▶ _What you have to do_
Only the lines with "turned" in them need to be copied from the listing.

▶ _Dataset content_
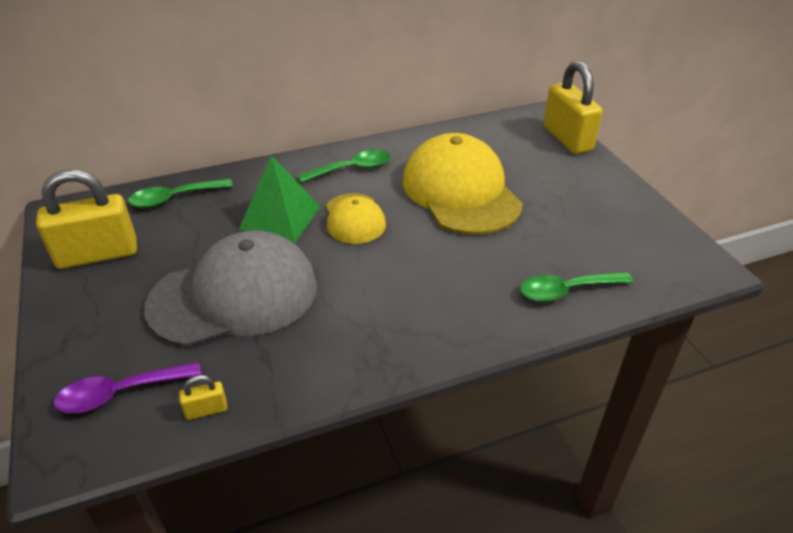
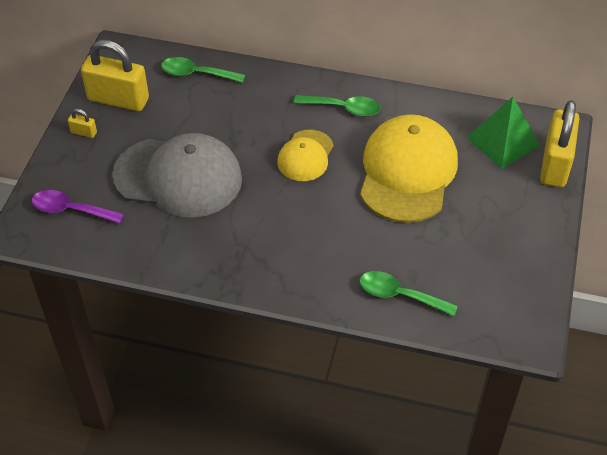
camera: 35 degrees right, 10 degrees up
yellow padlock [179,375,227,420] -> yellow padlock moved to [68,109,97,138]
green pyramid [239,155,321,243] -> green pyramid moved to [466,97,540,169]

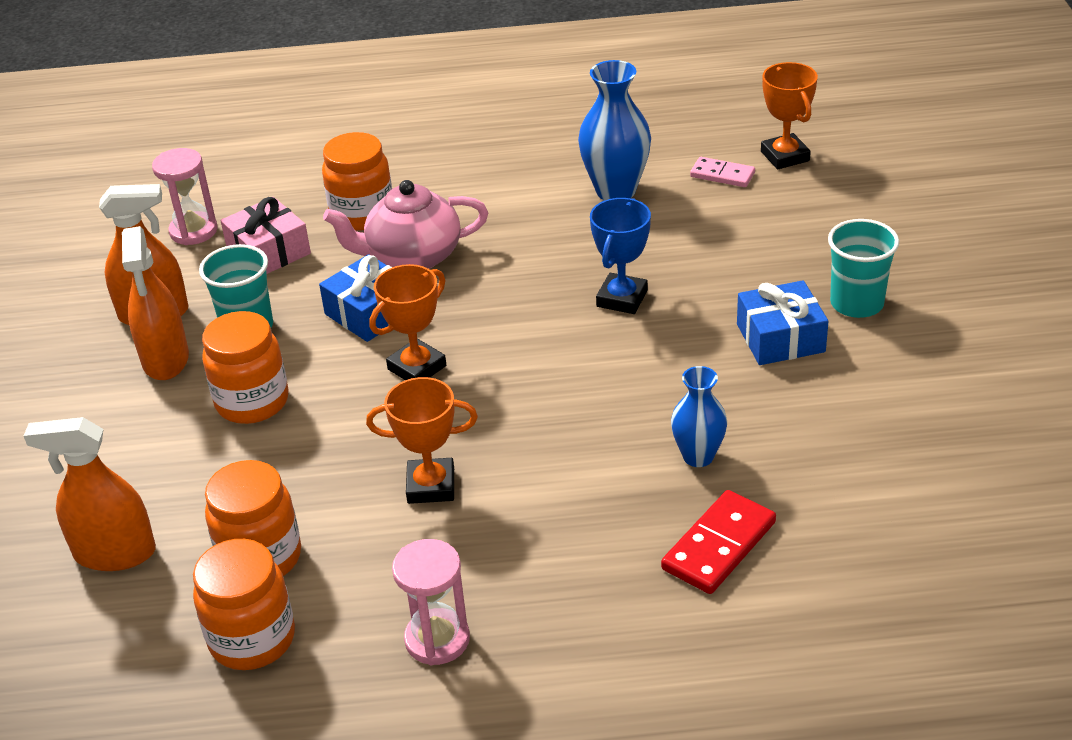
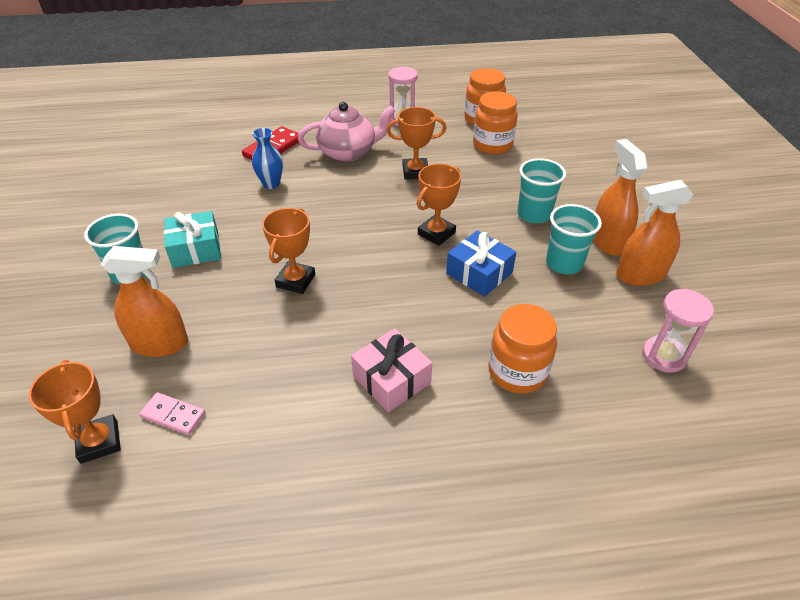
camera: 175 degrees right, 5 degrees up
orange spray bottle [24,417,156,571] -> orange spray bottle moved to [101,246,188,357]
orange jar [202,311,289,424] -> turquoise cup [517,158,566,223]
pink gift [220,197,311,274] -> pink gift moved to [351,329,432,412]
pink teapot [323,180,488,269] -> pink teapot moved to [298,102,395,162]
blue vase [578,60,651,201] -> none
blue trophy [590,198,651,314] -> orange trophy [262,208,315,294]
blue gift [737,280,829,365] -> turquoise gift [164,211,221,268]

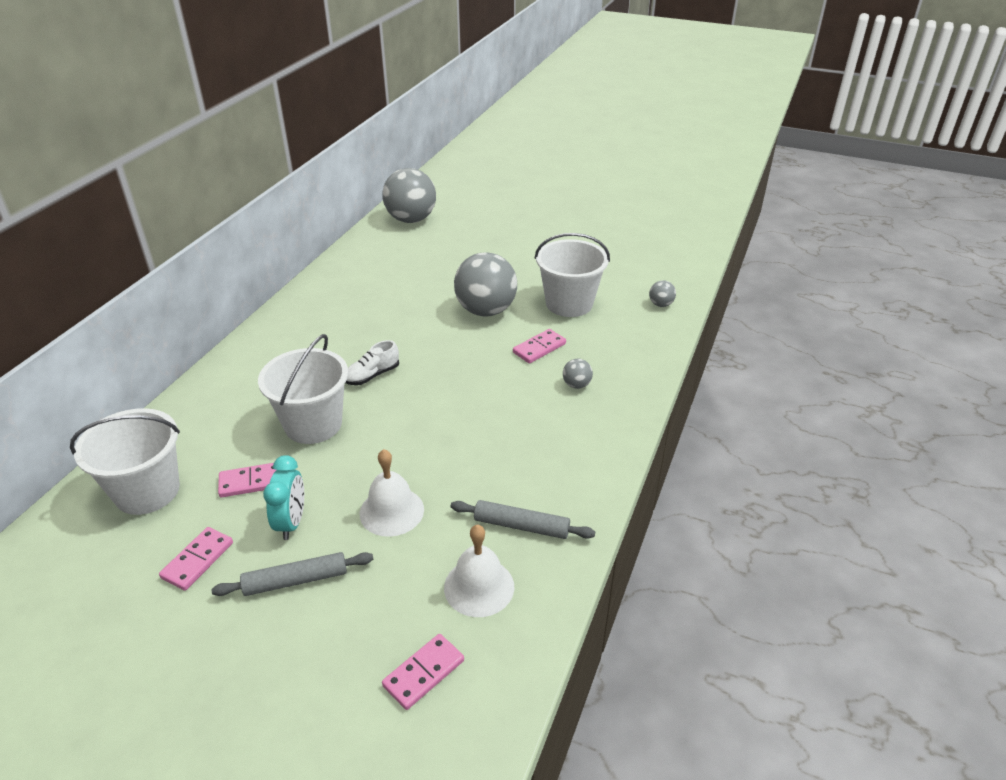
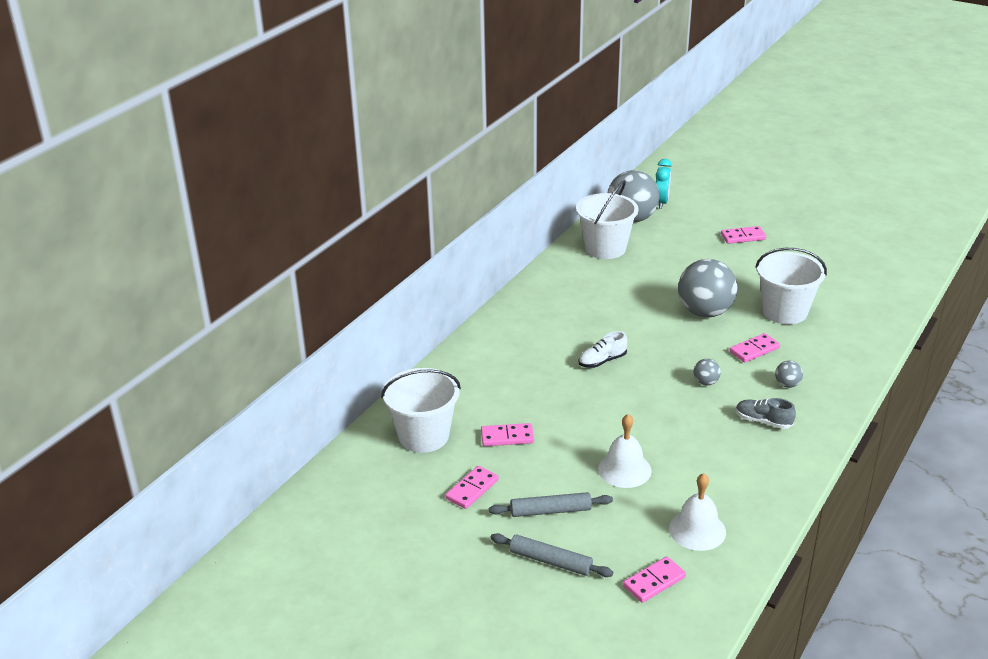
camera: 10 degrees right, 5 degrees down
white bucket [258,334,348,444] -> white bucket moved to [576,180,638,259]
turquoise clock [263,455,304,540] -> turquoise clock moved to [656,159,672,209]
grey rolling pin [451,500,595,539] -> grey rolling pin moved to [490,533,613,577]
grey ball [649,280,676,307] -> grey ball moved to [694,359,721,385]
none -> pink domino [721,226,766,244]
none -> grey shoe [736,398,796,429]

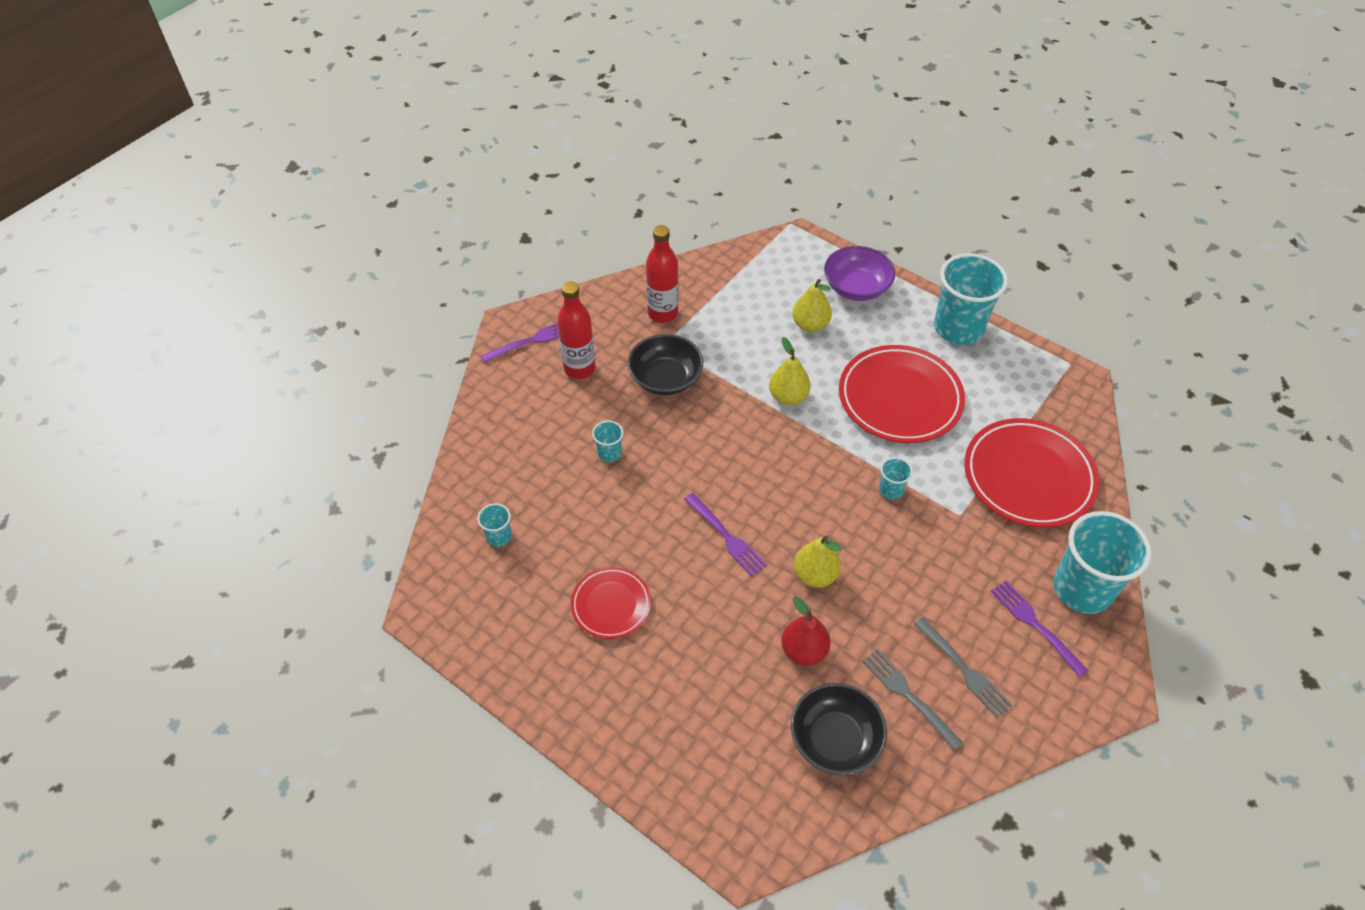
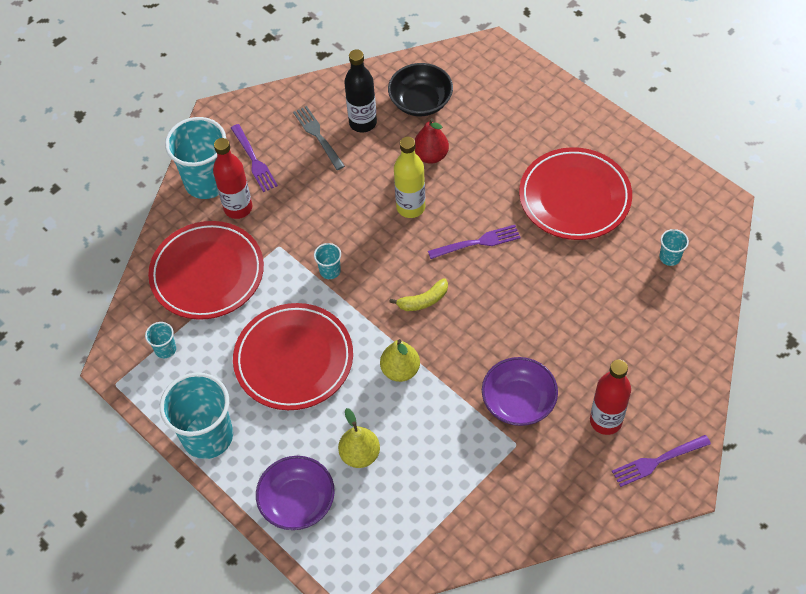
camera: 170 degrees left, 5 degrees up
red plate [571,567,651,639] -> red plate [519,147,632,240], size x1.78
turquoise cup [592,420,624,462] -> turquoise cup moved to [145,322,176,358]
black bowl [627,334,703,395] -> purple bowl [482,357,558,426]
red bottle [646,225,679,323] -> red bottle moved to [213,138,252,219]
purple fork [684,493,767,577] -> purple fork turned 105 degrees clockwise [428,225,521,259]
yellow pear [794,535,841,588] -> yellow bottle [394,137,425,218]
grey fork [862,649,963,750] -> black bottle [344,49,377,133]
none -> yellow banana [389,278,448,311]

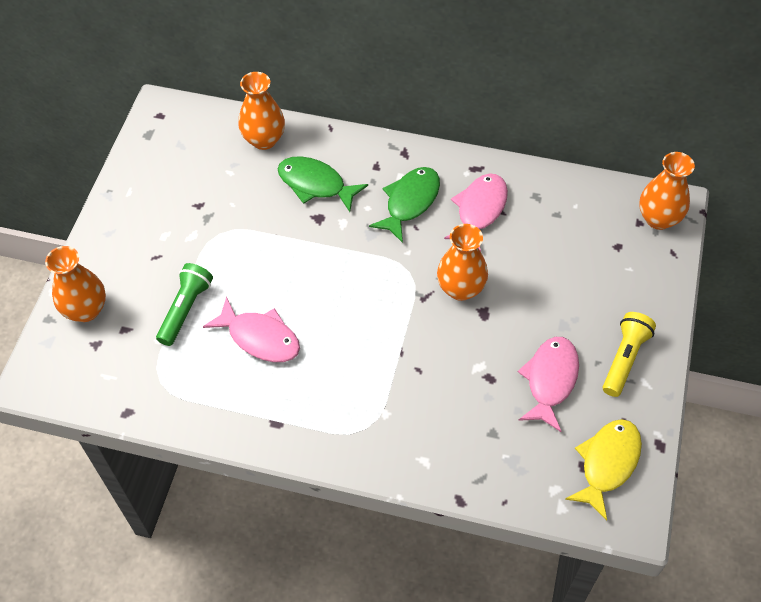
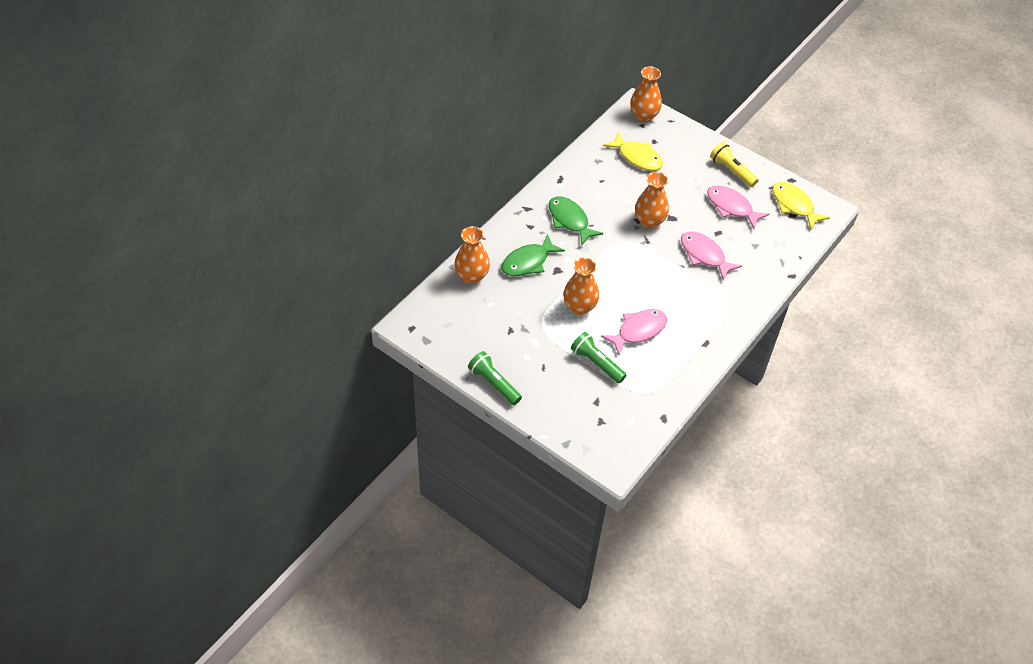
camera: 70 degrees left, 5 degrees down
orange vase [45,246,106,322] -> orange vase moved to [563,257,599,315]
pink fish [444,174,508,252] -> pink fish moved to [681,232,742,281]
none -> green flashlight [468,351,522,405]
none -> yellow fish [603,132,663,171]

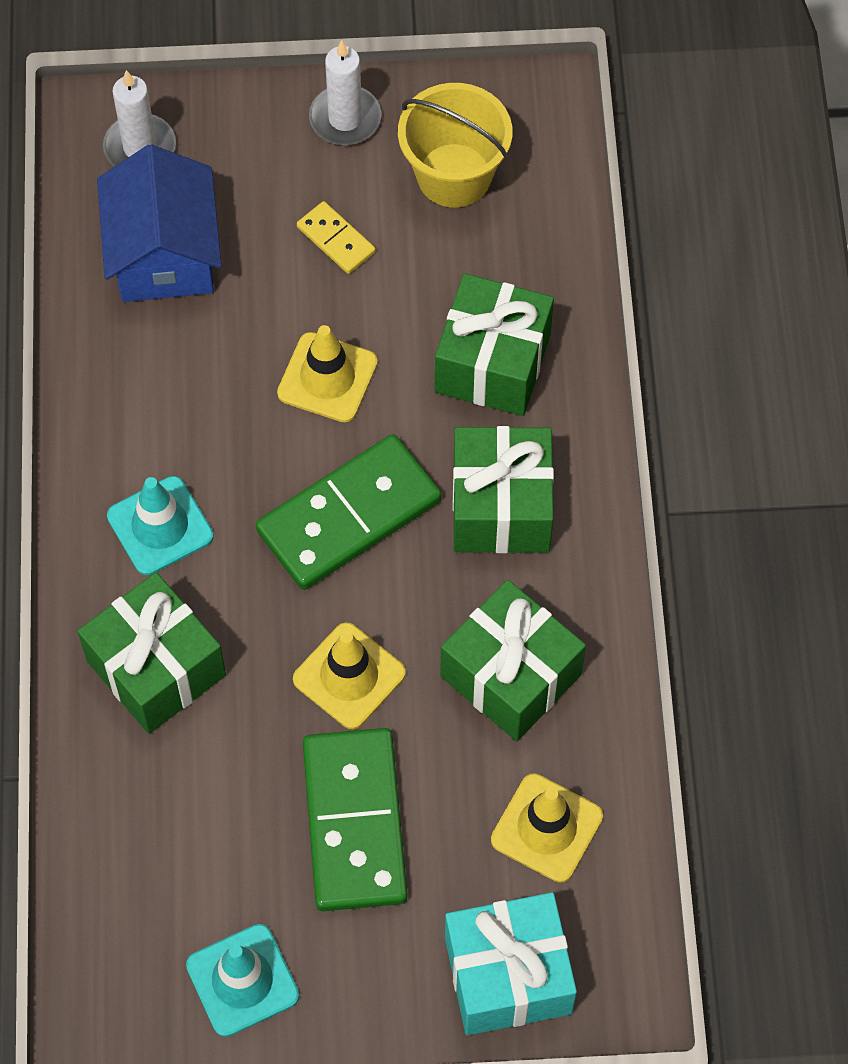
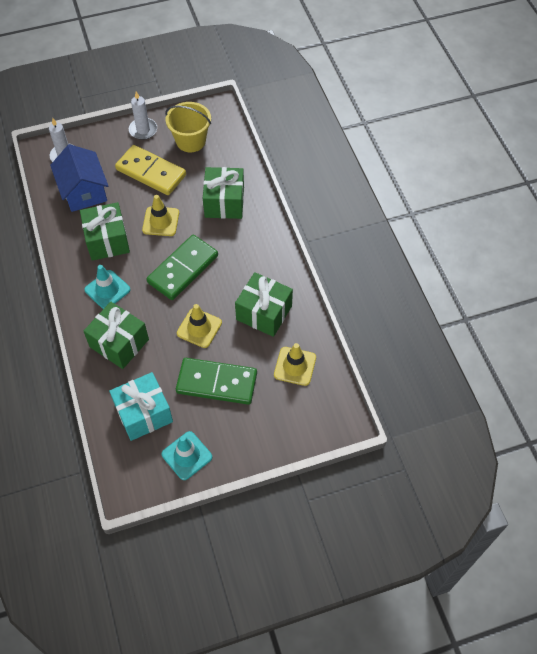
camera: 15 degrees left, 5 degrees down
yellow domino [297,201,376,274] -> yellow domino [115,145,186,195], size x2.11
green domino [303,728,408,911] -> green domino turned 60 degrees counterclockwise [176,358,257,405]
turquoise gift [445,892,577,1035] -> turquoise gift moved to [109,372,173,441]
green gift [453,426,554,553] -> green gift moved to [80,202,130,261]

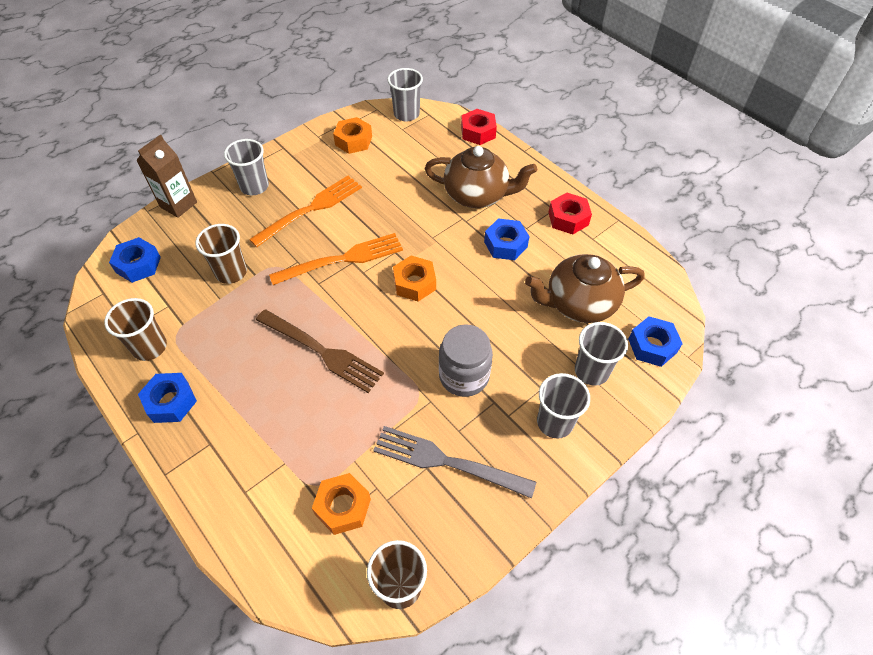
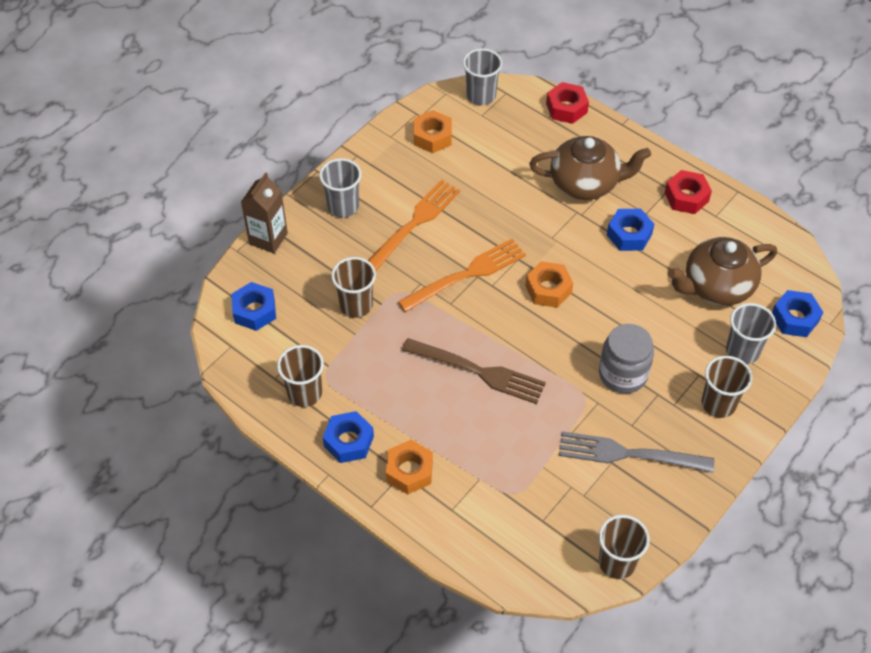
camera: 10 degrees left, 0 degrees up
orange nut [312,473,371,535] -> orange nut moved to [386,440,433,494]
grey cup [537,373,590,439] -> brown cup [702,356,752,418]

▶ _Finished task_
purple fork [684,493,767,577] -> purple fork turned 105 degrees clockwise [428,225,521,259]
green domino [303,728,408,911] -> green domino turned 60 degrees counterclockwise [176,358,257,405]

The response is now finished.